=== Exercise ===
Among these entries, count the lines containing the word "missing" and answer with only the number.

=== Exercise data ===
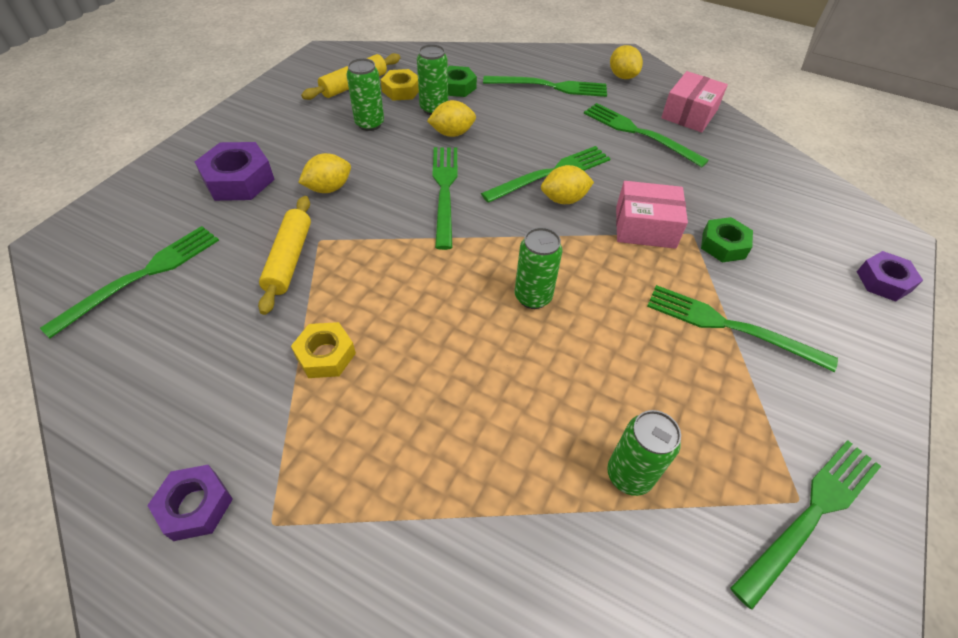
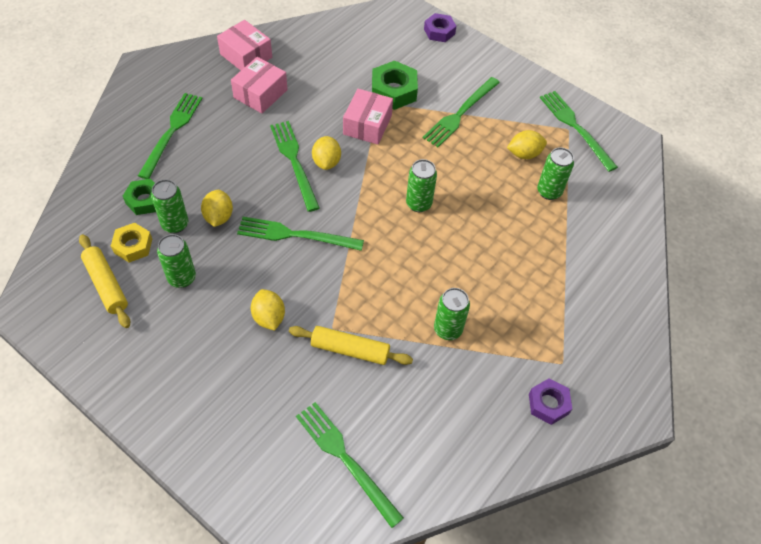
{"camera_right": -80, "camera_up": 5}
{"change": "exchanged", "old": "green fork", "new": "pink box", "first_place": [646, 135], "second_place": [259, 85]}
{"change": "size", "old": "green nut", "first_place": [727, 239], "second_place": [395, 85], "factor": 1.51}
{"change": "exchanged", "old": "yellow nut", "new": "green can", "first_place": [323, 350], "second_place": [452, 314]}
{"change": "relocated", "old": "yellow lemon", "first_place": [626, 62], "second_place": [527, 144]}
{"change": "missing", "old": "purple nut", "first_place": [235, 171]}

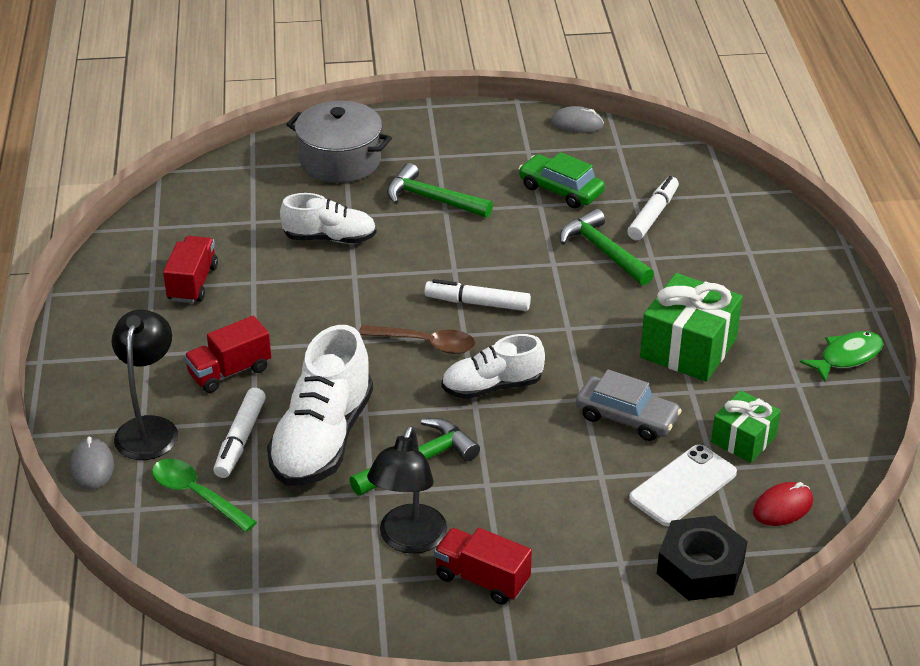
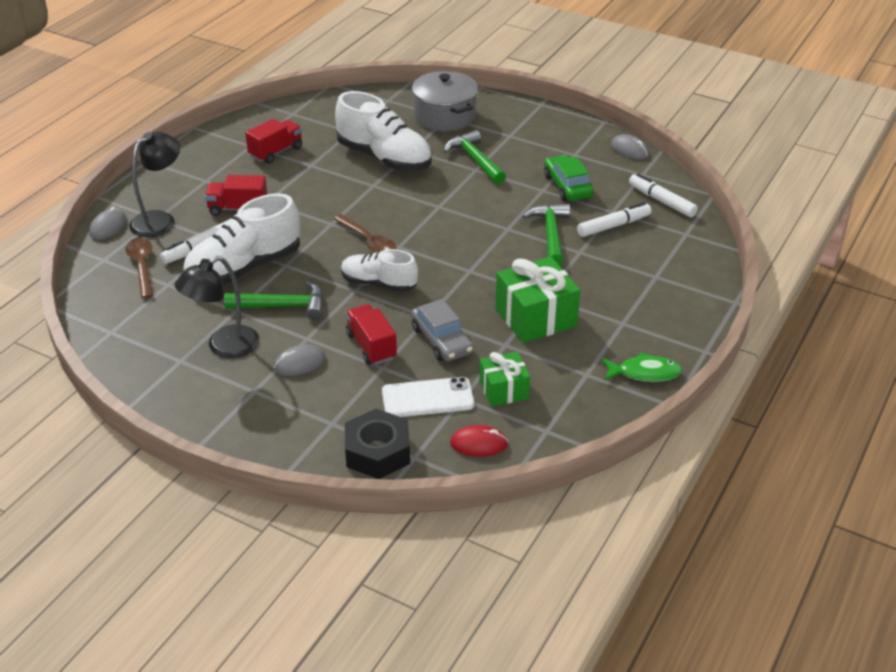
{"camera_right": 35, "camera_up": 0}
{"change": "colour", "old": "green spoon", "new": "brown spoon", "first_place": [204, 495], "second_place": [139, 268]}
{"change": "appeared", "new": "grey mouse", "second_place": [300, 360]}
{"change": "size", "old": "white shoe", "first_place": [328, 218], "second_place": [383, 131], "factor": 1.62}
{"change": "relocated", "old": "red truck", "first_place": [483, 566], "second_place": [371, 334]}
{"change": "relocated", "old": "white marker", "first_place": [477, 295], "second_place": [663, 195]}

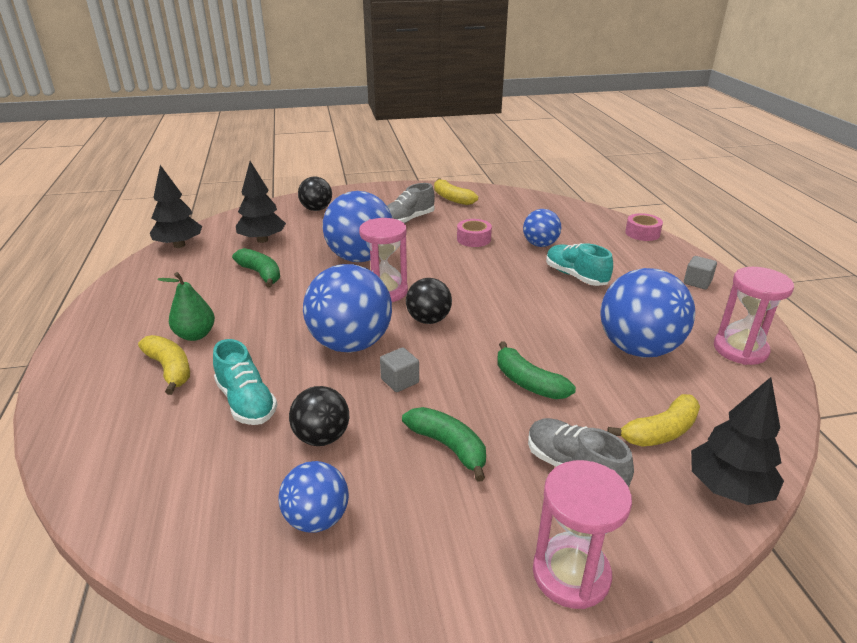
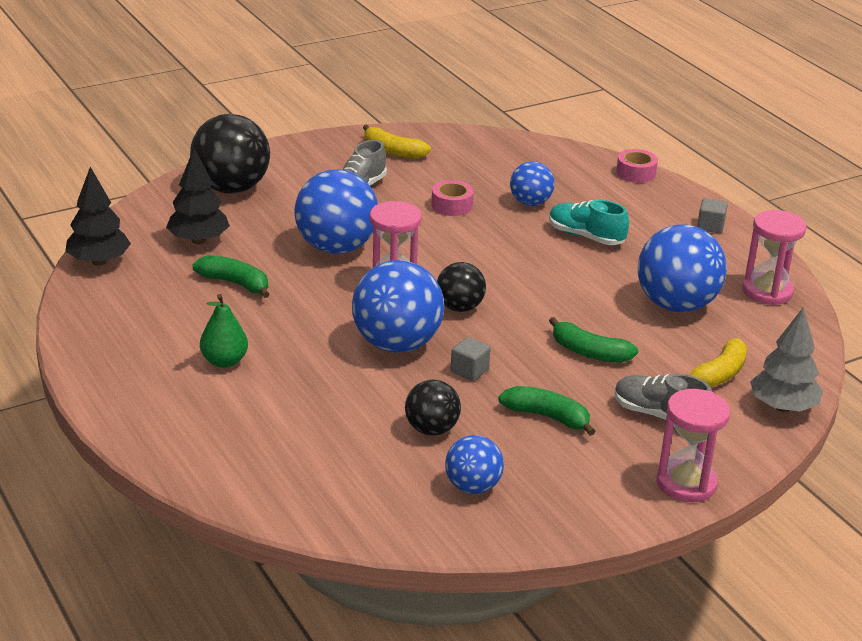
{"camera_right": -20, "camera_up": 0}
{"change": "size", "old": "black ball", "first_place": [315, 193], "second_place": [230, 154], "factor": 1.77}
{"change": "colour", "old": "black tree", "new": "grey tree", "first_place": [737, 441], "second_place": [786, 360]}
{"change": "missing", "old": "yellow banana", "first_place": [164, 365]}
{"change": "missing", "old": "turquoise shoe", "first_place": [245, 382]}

=== Output of the exercise ===
3